Detected change data:
= = = = = = =

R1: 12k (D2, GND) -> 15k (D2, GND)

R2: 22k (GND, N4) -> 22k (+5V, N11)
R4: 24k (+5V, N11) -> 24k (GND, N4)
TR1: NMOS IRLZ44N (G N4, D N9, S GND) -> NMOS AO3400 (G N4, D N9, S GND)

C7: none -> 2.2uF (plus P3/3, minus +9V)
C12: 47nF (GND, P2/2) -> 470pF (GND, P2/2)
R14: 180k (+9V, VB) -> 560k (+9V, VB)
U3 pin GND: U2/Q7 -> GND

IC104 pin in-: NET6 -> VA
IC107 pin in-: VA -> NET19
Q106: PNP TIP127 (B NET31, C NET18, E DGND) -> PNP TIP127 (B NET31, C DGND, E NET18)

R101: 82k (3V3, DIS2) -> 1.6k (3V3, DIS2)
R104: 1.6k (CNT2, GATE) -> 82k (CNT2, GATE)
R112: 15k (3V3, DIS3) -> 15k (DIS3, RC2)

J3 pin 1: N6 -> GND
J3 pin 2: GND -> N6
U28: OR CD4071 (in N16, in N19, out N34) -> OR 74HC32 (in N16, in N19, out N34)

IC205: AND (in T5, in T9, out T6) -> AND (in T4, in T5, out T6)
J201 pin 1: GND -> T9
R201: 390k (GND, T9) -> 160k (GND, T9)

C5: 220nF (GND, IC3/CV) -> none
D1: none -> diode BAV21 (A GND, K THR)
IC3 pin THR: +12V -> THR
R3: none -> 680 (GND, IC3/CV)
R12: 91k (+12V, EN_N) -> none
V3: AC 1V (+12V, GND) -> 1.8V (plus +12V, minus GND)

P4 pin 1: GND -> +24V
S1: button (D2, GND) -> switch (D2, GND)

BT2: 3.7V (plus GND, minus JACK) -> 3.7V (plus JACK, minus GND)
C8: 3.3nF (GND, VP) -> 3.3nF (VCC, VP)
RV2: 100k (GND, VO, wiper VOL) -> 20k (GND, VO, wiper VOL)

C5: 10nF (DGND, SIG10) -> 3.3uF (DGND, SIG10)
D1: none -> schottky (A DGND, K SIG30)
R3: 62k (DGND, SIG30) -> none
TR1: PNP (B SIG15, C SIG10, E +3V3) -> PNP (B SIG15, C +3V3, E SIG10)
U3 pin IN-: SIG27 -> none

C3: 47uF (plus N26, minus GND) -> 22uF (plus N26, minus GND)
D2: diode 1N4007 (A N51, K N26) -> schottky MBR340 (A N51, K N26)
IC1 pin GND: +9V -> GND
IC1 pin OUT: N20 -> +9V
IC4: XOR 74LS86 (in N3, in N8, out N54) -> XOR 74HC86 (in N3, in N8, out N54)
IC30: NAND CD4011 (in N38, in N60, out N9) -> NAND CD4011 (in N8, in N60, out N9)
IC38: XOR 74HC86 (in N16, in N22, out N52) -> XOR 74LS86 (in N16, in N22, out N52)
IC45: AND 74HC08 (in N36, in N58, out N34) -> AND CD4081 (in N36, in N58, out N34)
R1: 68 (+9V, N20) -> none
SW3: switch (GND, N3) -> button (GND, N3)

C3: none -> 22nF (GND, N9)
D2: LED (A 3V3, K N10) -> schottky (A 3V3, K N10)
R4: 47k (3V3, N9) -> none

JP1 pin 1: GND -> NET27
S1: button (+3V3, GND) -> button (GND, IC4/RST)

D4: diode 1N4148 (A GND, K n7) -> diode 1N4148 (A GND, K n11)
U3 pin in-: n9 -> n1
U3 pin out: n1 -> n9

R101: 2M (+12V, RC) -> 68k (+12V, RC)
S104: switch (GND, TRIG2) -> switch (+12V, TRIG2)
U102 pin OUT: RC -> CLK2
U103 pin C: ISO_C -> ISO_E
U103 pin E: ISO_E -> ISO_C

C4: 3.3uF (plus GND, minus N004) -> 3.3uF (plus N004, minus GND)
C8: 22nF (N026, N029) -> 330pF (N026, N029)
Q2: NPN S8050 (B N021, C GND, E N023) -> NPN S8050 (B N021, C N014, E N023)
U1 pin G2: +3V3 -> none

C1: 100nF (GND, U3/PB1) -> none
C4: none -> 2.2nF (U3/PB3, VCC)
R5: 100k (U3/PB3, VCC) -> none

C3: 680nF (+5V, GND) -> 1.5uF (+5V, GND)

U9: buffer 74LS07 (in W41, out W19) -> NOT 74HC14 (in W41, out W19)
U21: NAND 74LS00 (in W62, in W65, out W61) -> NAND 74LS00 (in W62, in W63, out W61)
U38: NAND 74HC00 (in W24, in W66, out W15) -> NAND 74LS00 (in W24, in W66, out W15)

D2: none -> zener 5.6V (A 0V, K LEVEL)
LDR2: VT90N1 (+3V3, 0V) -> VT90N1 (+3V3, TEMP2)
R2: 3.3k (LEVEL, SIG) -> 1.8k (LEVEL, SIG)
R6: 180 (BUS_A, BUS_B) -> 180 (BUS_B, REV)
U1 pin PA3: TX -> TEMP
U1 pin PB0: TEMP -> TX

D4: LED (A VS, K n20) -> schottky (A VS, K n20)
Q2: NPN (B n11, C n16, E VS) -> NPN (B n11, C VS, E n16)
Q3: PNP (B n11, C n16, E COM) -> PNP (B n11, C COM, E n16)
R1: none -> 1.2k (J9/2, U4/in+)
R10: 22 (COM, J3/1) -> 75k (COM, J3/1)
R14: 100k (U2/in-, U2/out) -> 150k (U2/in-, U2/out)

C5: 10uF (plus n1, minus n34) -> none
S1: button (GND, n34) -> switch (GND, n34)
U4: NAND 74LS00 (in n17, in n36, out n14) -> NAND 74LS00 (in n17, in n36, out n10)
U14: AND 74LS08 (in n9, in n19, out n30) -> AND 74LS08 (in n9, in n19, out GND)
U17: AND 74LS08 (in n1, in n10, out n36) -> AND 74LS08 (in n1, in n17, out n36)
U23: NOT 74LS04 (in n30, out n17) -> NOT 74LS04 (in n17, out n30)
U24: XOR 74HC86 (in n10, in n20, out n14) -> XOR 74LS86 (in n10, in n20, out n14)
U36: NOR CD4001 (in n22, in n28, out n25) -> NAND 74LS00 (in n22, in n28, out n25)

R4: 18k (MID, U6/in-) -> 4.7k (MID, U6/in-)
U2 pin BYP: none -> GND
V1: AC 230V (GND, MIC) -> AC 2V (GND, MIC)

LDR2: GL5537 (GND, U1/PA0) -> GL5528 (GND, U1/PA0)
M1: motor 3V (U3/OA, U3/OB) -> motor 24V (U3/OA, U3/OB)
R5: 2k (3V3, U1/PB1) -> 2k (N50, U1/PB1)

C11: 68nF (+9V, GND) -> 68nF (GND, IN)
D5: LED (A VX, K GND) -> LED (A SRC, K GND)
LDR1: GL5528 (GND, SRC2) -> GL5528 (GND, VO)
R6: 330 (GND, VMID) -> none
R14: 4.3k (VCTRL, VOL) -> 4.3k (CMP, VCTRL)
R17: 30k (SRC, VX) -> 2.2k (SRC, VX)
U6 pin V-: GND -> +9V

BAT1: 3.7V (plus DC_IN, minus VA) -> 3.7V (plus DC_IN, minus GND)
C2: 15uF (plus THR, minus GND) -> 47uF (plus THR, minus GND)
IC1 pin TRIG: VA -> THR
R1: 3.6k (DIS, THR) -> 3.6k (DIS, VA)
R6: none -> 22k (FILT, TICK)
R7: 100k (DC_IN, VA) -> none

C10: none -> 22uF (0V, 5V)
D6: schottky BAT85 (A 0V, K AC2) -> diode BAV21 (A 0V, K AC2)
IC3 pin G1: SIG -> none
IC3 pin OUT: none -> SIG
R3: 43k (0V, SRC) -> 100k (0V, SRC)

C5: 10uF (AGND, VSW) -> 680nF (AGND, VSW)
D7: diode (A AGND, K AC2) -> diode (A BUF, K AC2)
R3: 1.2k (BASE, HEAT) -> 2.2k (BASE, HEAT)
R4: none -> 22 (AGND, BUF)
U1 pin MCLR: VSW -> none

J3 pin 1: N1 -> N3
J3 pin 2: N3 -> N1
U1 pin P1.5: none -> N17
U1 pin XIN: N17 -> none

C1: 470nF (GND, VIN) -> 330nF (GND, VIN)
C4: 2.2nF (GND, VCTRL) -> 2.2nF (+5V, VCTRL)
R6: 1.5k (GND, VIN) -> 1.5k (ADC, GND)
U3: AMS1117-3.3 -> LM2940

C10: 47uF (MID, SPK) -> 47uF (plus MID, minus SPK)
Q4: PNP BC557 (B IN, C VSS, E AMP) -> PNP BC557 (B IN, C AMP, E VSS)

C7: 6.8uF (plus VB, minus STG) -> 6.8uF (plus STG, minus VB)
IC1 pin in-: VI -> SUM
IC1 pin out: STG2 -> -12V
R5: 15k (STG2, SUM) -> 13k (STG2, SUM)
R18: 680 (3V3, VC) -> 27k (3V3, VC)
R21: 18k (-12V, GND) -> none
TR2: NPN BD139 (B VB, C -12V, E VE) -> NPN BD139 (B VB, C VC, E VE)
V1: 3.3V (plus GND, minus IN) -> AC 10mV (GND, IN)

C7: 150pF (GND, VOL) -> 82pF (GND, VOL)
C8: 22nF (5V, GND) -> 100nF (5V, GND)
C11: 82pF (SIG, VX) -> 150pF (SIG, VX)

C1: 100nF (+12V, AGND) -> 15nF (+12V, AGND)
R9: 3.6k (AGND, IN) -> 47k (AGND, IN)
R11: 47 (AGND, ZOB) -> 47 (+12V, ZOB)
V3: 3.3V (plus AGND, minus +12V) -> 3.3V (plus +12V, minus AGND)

= = = = = = =

Send back the lines of the records word for word, from the very first through the line containing "J3 pin 2: GND -> N6".

R1: 12k (D2, GND) -> 15k (D2, GND)

R2: 22k (GND, N4) -> 22k (+5V, N11)
R4: 24k (+5V, N11) -> 24k (GND, N4)
TR1: NMOS IRLZ44N (G N4, D N9, S GND) -> NMOS AO3400 (G N4, D N9, S GND)

C7: none -> 2.2uF (plus P3/3, minus +9V)
C12: 47nF (GND, P2/2) -> 470pF (GND, P2/2)
R14: 180k (+9V, VB) -> 560k (+9V, VB)
U3 pin GND: U2/Q7 -> GND

IC104 pin in-: NET6 -> VA
IC107 pin in-: VA -> NET19
Q106: PNP TIP127 (B NET31, C NET18, E DGND) -> PNP TIP127 (B NET31, C DGND, E NET18)

R101: 82k (3V3, DIS2) -> 1.6k (3V3, DIS2)
R104: 1.6k (CNT2, GATE) -> 82k (CNT2, GATE)
R112: 15k (3V3, DIS3) -> 15k (DIS3, RC2)

J3 pin 1: N6 -> GND
J3 pin 2: GND -> N6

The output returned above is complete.